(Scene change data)
╭──
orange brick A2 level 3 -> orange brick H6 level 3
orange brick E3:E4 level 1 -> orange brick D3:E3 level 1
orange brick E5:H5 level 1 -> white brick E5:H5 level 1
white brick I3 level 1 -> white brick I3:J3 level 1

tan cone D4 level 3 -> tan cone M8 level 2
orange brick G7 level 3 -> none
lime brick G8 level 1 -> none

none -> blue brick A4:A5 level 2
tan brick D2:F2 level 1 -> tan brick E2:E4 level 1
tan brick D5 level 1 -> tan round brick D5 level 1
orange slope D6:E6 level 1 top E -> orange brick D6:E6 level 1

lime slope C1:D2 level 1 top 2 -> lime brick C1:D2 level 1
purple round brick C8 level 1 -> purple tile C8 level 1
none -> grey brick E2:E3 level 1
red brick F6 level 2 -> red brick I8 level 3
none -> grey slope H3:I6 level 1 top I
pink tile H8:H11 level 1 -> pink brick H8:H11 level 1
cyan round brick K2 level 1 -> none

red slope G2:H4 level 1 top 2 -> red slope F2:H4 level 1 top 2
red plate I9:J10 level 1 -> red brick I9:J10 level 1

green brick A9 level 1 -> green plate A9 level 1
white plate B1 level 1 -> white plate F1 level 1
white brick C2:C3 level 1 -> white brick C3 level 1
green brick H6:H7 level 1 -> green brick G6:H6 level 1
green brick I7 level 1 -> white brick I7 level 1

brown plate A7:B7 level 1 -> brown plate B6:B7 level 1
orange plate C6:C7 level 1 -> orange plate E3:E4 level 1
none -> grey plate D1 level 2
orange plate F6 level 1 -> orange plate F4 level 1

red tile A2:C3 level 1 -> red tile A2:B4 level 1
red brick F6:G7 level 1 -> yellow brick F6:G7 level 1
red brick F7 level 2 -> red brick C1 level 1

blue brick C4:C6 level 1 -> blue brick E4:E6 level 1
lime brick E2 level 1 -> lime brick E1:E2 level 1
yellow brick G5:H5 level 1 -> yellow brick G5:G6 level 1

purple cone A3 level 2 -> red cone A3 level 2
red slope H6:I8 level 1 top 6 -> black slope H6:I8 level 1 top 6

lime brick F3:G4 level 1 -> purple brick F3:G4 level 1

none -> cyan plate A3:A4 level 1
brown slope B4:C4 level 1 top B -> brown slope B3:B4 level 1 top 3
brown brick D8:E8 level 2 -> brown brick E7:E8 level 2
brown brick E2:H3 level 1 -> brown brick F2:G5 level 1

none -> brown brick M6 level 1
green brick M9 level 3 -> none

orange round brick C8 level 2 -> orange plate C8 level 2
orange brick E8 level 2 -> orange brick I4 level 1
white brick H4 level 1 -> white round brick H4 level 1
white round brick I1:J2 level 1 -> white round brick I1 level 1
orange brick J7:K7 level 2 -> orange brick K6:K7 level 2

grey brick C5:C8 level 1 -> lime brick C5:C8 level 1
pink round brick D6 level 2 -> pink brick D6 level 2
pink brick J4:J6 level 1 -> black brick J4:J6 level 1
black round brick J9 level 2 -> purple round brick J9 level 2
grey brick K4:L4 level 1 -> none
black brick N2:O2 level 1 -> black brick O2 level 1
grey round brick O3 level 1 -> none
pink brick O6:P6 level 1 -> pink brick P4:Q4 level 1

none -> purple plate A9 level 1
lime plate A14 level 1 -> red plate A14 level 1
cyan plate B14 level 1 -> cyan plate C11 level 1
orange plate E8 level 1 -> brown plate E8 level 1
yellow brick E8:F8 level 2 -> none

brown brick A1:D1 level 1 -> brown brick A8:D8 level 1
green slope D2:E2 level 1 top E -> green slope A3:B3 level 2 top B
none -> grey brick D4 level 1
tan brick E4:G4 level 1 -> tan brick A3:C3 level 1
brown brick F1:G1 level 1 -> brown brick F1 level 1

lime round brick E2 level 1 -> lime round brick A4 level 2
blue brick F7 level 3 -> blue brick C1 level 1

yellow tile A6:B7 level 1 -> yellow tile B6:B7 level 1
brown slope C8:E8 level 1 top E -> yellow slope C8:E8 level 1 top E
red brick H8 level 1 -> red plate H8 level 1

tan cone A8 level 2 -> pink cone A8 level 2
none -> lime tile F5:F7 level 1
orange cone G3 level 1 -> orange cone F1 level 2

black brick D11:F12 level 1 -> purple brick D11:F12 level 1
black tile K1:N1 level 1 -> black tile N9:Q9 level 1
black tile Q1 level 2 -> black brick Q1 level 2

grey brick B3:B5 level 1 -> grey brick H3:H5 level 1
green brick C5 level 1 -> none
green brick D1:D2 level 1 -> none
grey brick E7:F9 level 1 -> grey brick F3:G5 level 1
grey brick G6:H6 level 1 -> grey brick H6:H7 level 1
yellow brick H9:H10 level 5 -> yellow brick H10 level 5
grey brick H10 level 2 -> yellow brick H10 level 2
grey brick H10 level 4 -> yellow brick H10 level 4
╰──
GOAL OF THE EXERCISE:
Going through the records above, count the lines that hold the string "pink" and give only the total.

RESPONSE BELOW:
5